TASK TO CARRY OUT: Locate the word "camera" in the entries below, then gather every line that holds it.

Stored data entries:
^^^^

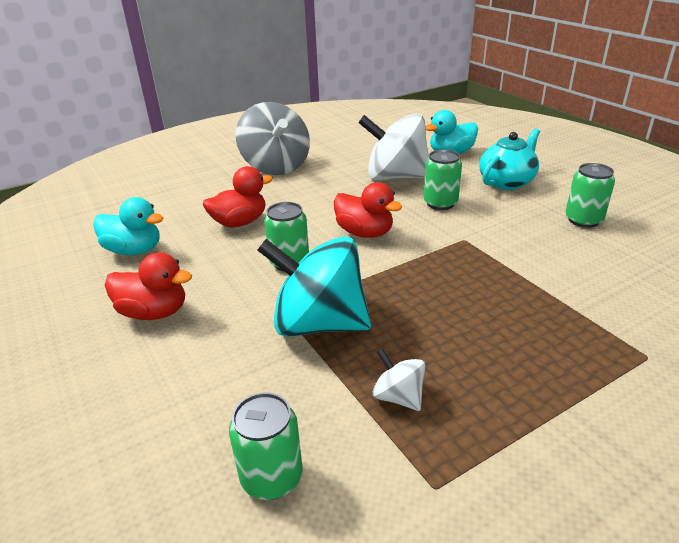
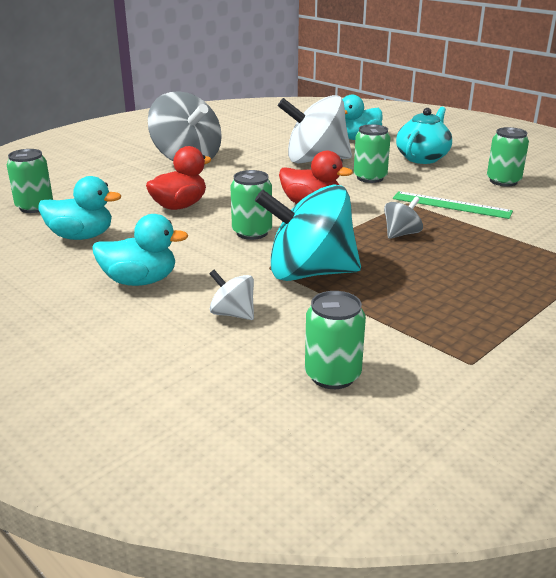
camera: 15 degrees left, 5 degrees down
(116, 211) = (34, 207): none -> green can
(154, 312) = (140, 281): red duck -> turquoise duck
(398, 397) = (409, 313): white spinning top -> white spinning top (232, 314)
(439, 281) = (401, 234): none -> grey spinning top
(511, 247) = (451, 205): none -> green ruler

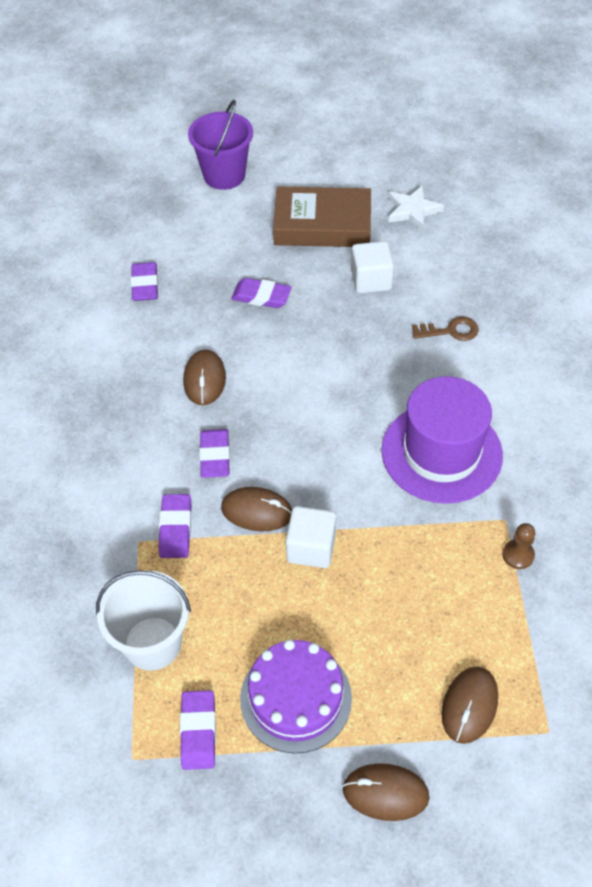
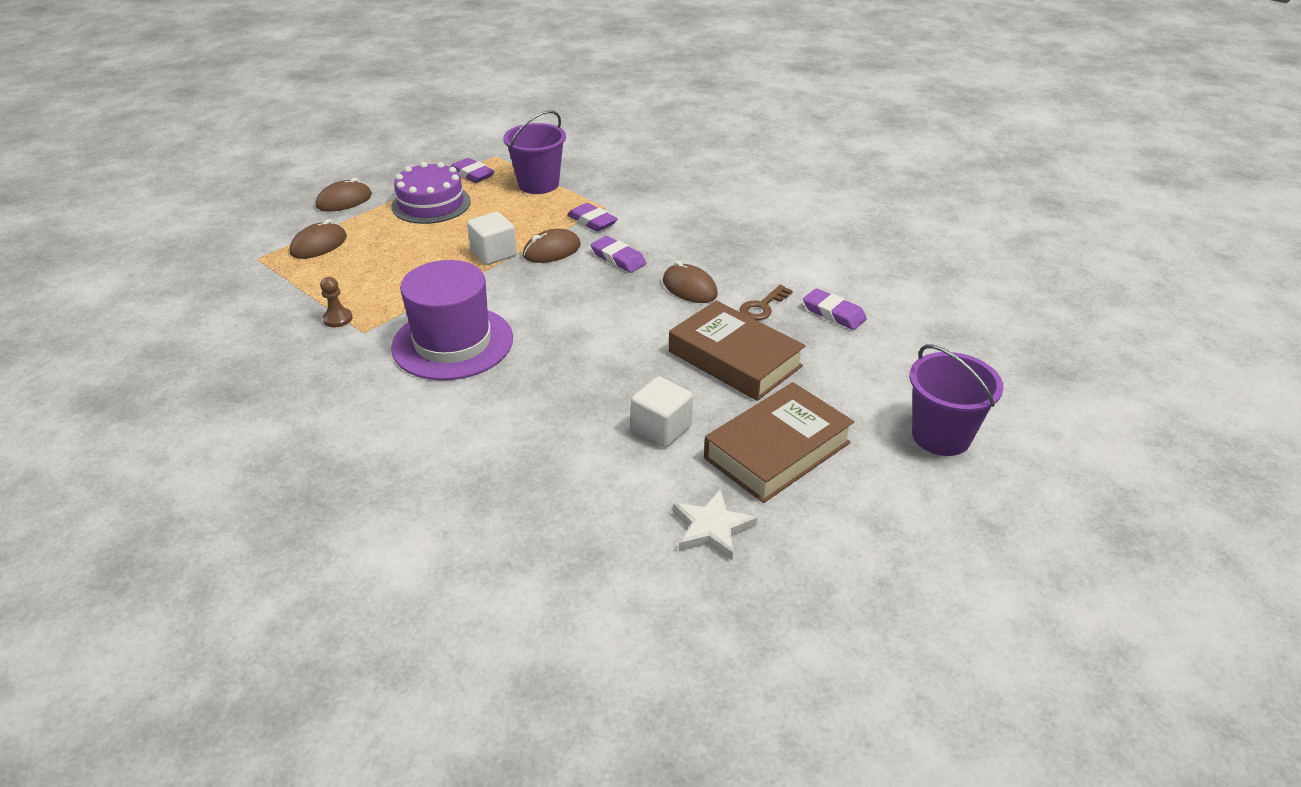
camera: 135 degrees right, 15 degrees down
(152, 643) = (538, 184): white bucket -> purple bucket
(261, 296) = (734, 359): purple eraser -> brown book
(450, 331) = (535, 431): brown key -> brown key (762, 306)
(469, 706) = (319, 245): brown mouse -> brown mouse turned 60 degrees clockwise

^^^^

ANSWER AREA:
camera: 15 degrees left, 5 degrees down
camera: 135 degrees right, 15 degrees down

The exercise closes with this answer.